** PROVIDED MATERIAL follows **
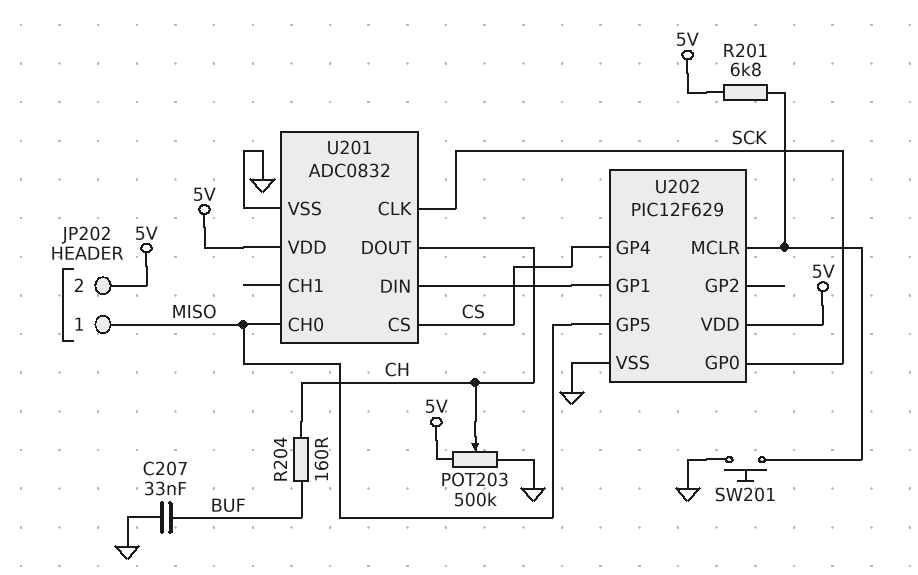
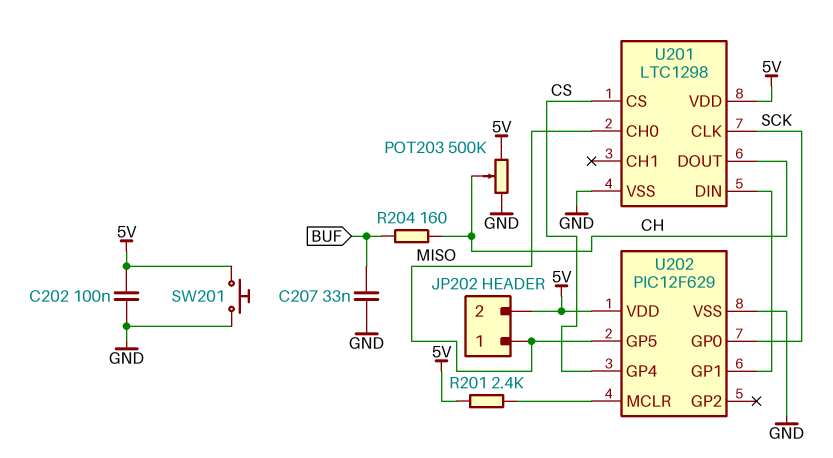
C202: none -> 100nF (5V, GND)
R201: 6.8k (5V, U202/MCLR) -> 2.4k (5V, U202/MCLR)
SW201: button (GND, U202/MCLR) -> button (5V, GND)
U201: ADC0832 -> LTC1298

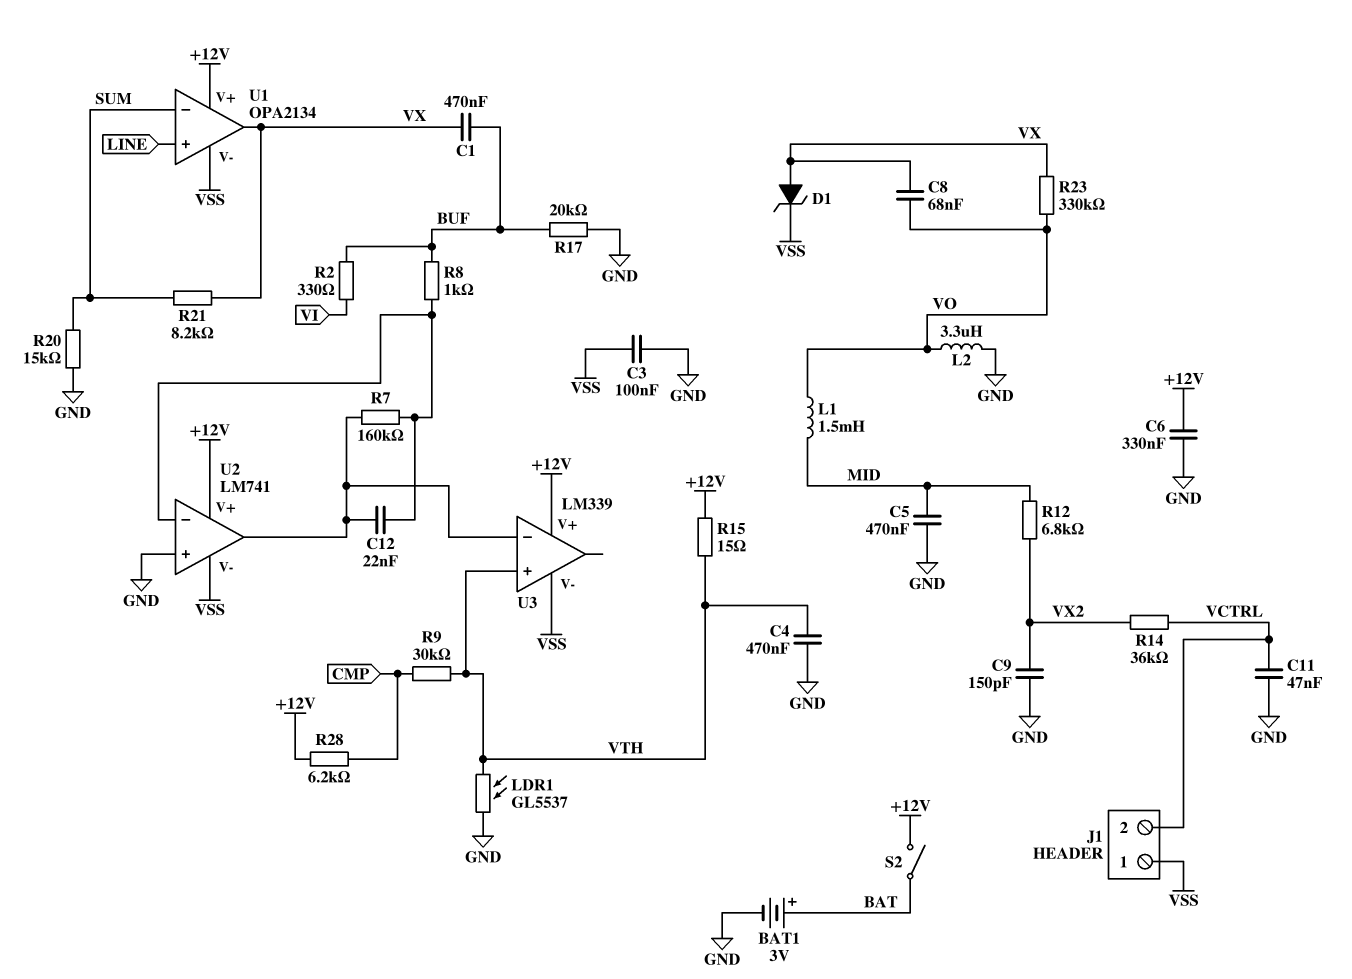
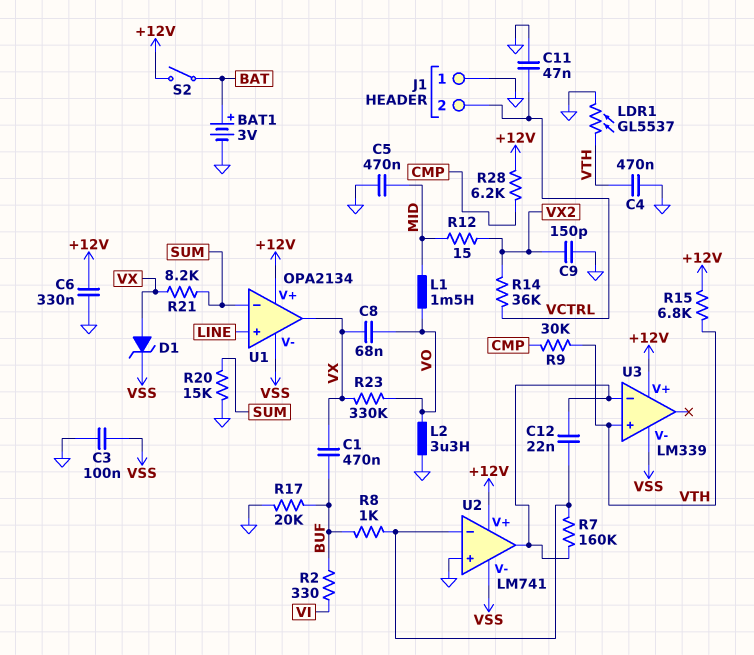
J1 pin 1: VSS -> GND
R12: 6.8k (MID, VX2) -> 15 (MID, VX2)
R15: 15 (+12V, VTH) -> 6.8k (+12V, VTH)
** End of PROVIDED MATERIAL **
** PROVIDED MATERIAL follows **
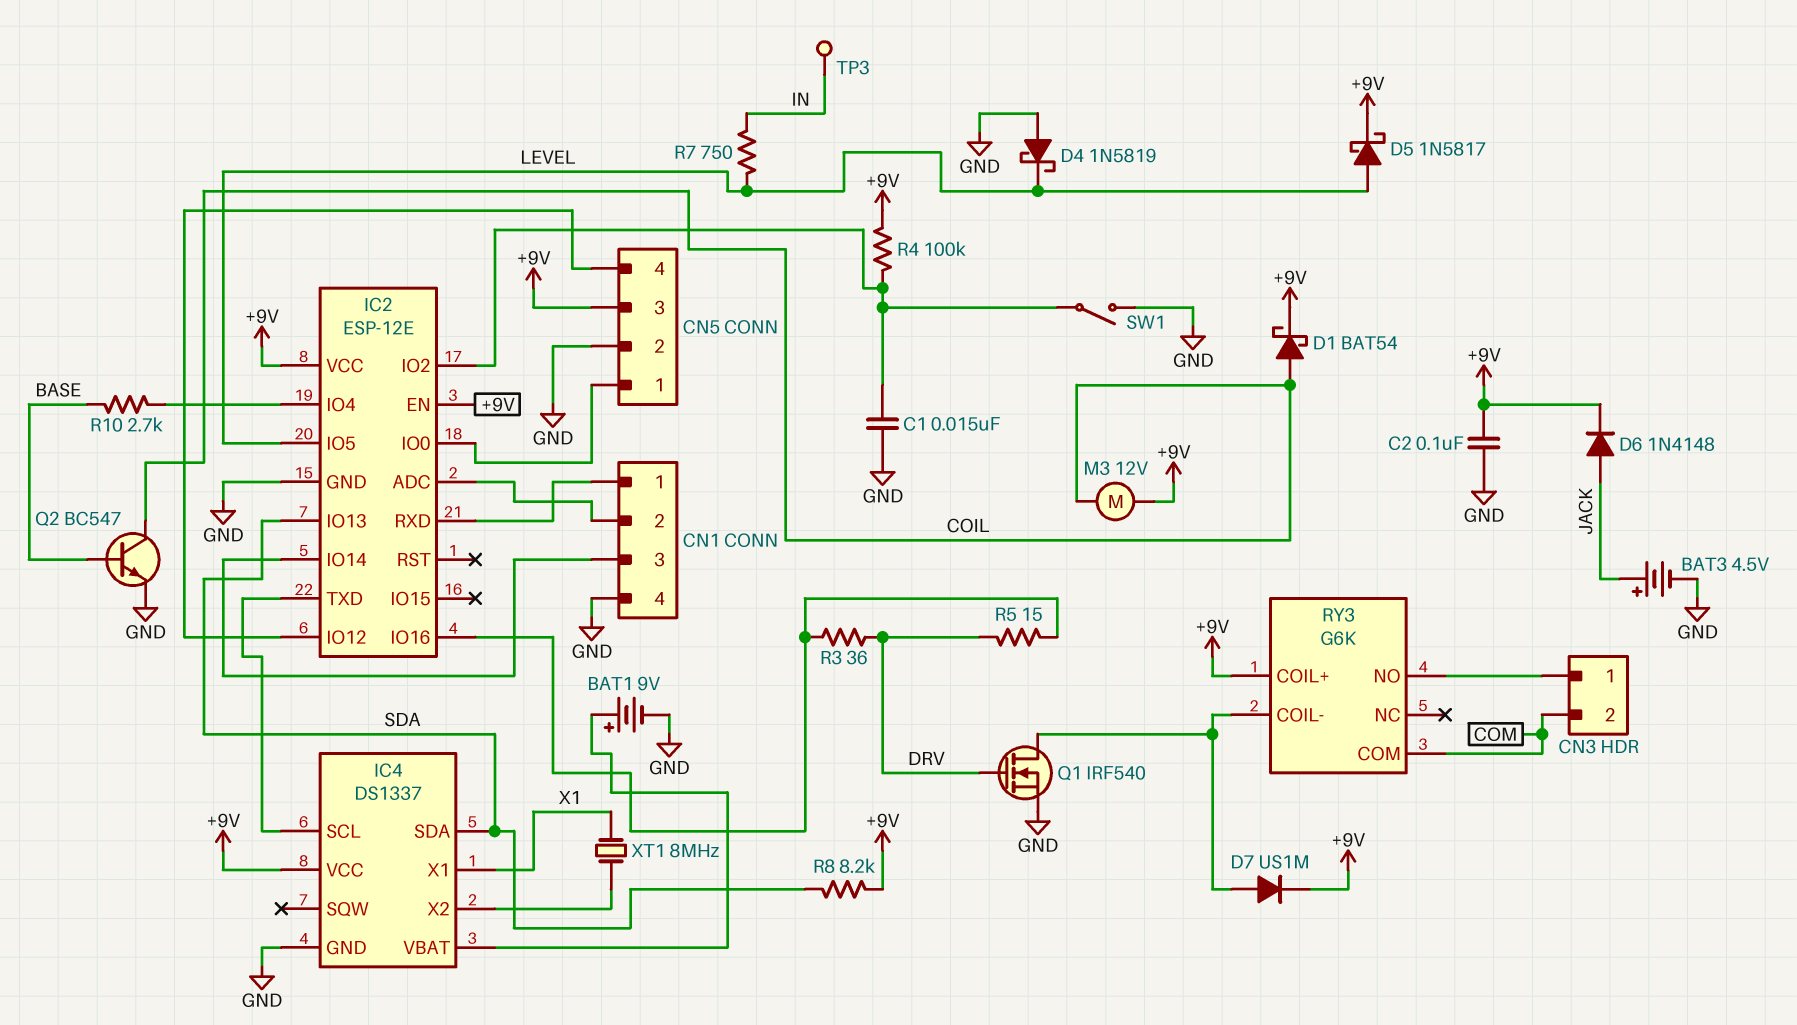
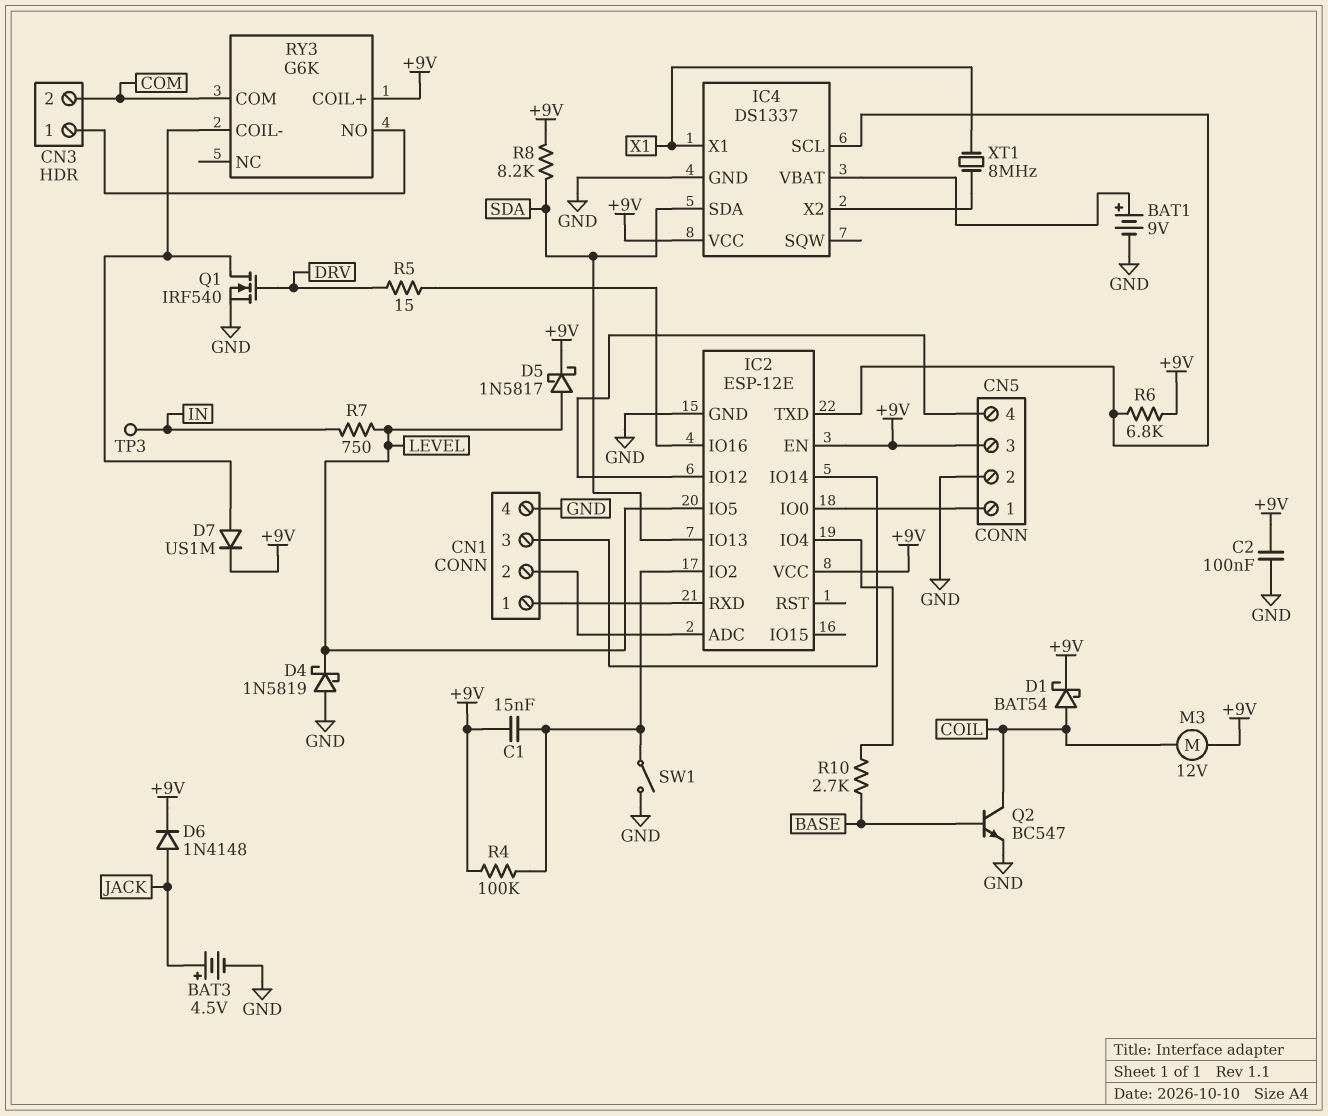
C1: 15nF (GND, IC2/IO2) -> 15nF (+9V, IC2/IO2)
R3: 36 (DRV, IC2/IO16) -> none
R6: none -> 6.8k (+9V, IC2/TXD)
** End of PROVIDED MATERIAL **
REQUIRED WORK ▸ Every line from the one with "SW201: button (GND, U202/MCLR)" through the one with "R15: 15 (+12V, VTH) -> 6.8k (+12V, VTH)" is to be reproduced exactly as written above, and the pictures are to be dropped.

REPLY ▸
SW201: button (GND, U202/MCLR) -> button (5V, GND)
U201: ADC0832 -> LTC1298

J1 pin 1: VSS -> GND
R12: 6.8k (MID, VX2) -> 15 (MID, VX2)
R15: 15 (+12V, VTH) -> 6.8k (+12V, VTH)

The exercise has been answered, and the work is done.